*** Opening of DATA RECORDS ***

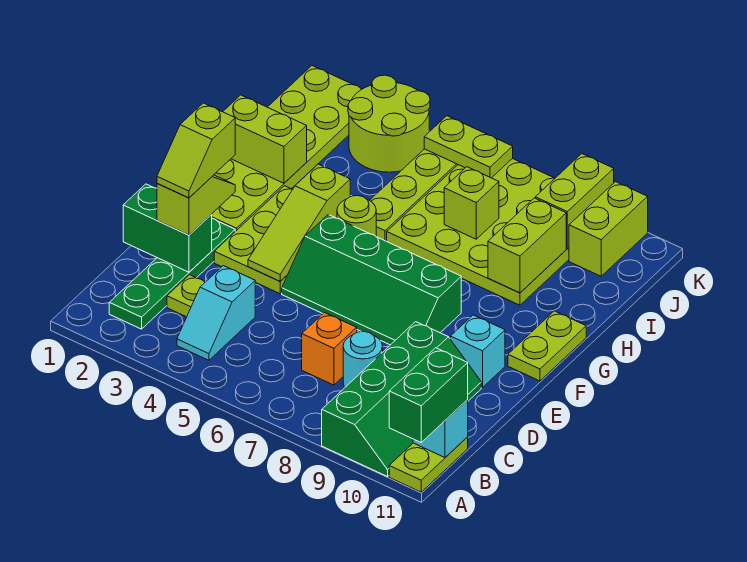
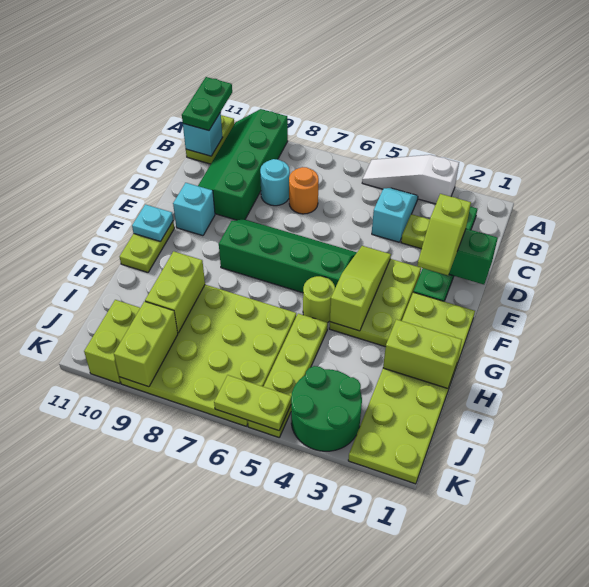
none -> white slope A3:A5 level 1 top 3
green brick A11:B11 level 3 -> green plate A11:B11 level 3
orange brick C7 level 1 -> orange round brick C7 level 1
lime slope D2:E2 level 4 top E -> none
none -> cyan plate F11 level 2
lime brick I7 level 2 -> none
lime round brick J3:K4 level 1 -> green round brick J3:K4 level 1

*** Close of DATA RECORDS ***

# [ABOUT THIS EXERCISE]
Write out again exactly the lines that run from the one holding "lime brick I7 level 2 -> none" through the last line of the data; omit all other lines.

# [ANSWER TO THIS PROBLEM]
lime brick I7 level 2 -> none
lime round brick J3:K4 level 1 -> green round brick J3:K4 level 1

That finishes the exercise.